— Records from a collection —
──────────────────────────────

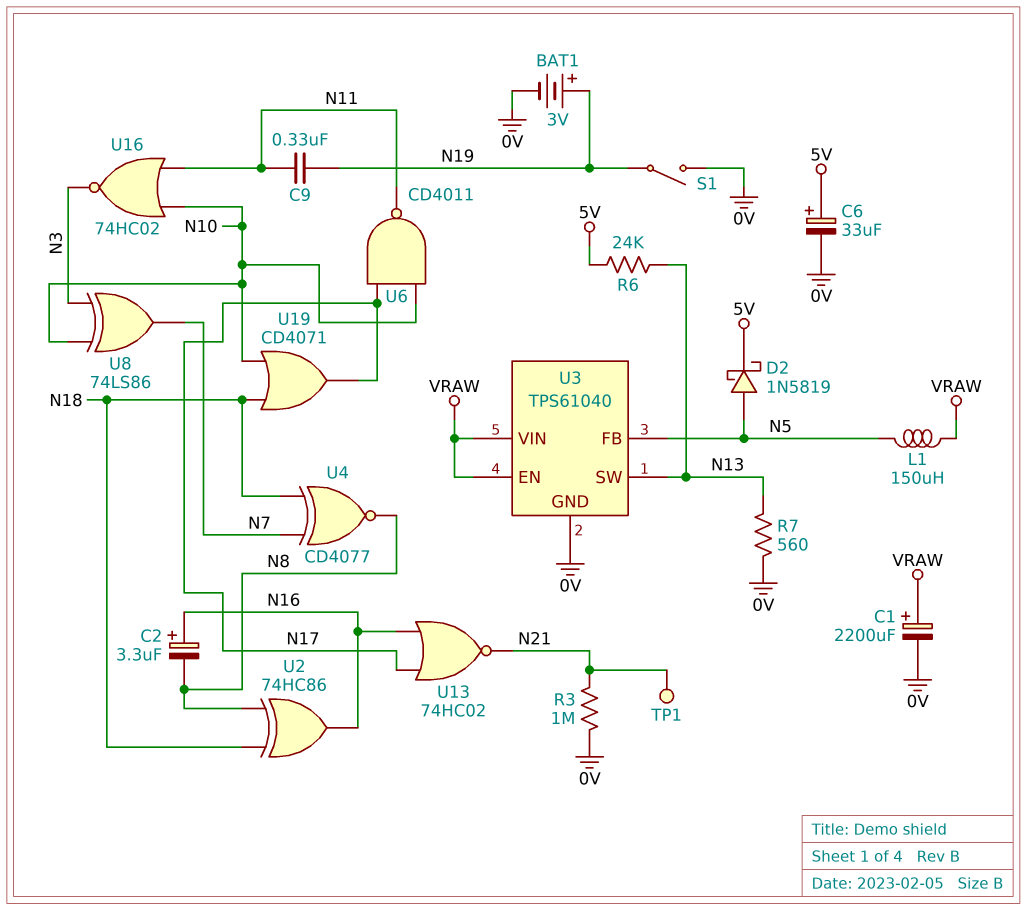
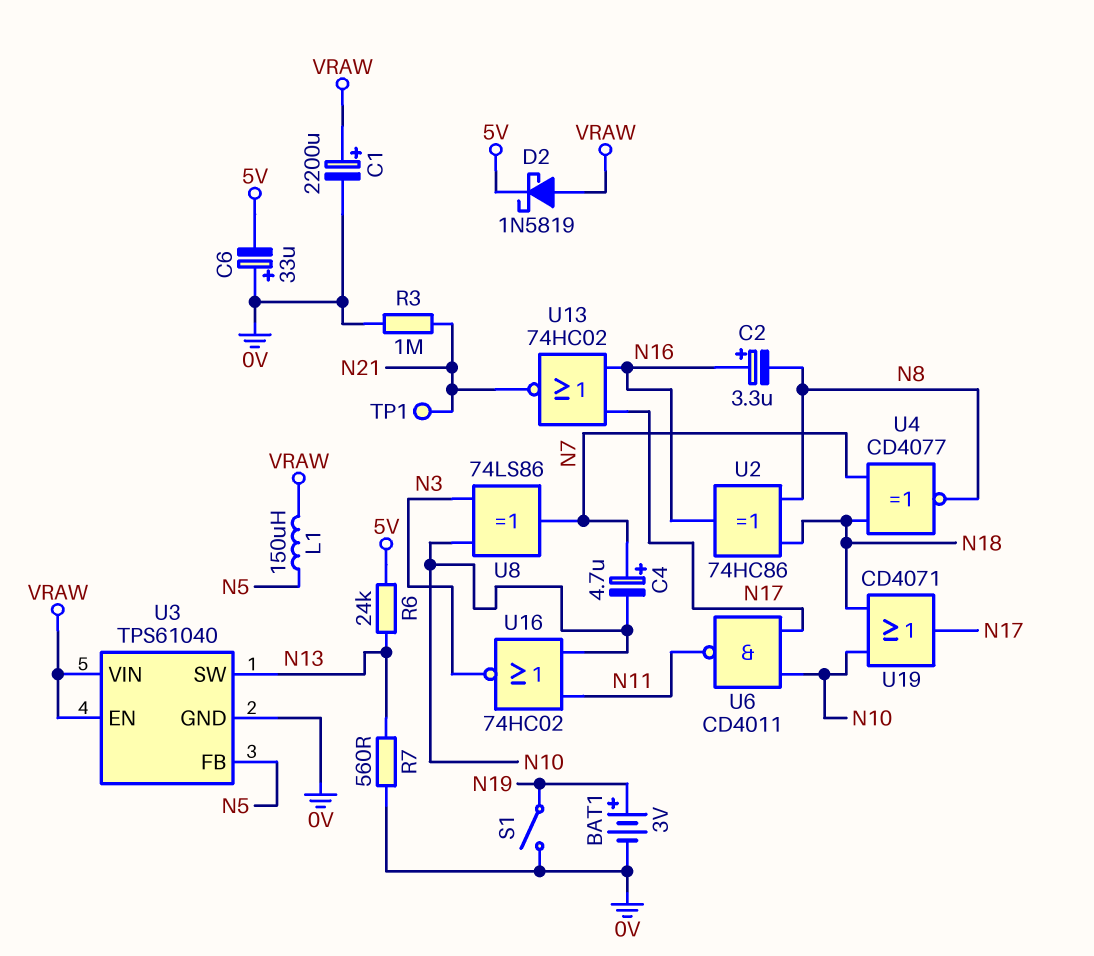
C4: none -> 4.7uF (plus N7, minus N10)
C6: 33uF (plus 5V, minus 0V) -> 33uF (plus 0V, minus 5V)
C9: 330nF (N11, N19) -> none
D2: schottky 1N5819 (A N5, K 5V) -> schottky 1N5819 (A VRAW, K 5V)

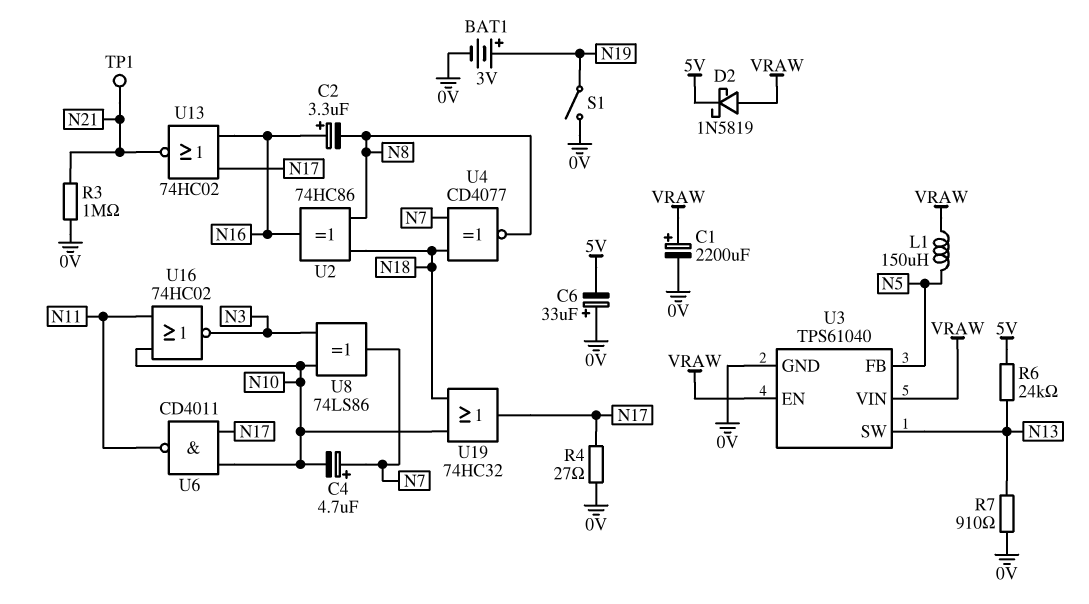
R4: none -> 27 (0V, N17)
R7: 560 (0V, N13) -> 910 (0V, N13)
U19: OR CD4071 (in N10, in N18, out N17) -> OR 74HC32 (in N10, in N18, out N17)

──────────────────────────────

— THE TASK —
Take the line with "R4: none -> 27 (0V, N17)" and every line after it in the data, and please reproduce them exactly, leaving out all other lines.

— ANSWER —
R4: none -> 27 (0V, N17)
R7: 560 (0V, N13) -> 910 (0V, N13)
U19: OR CD4071 (in N10, in N18, out N17) -> OR 74HC32 (in N10, in N18, out N17)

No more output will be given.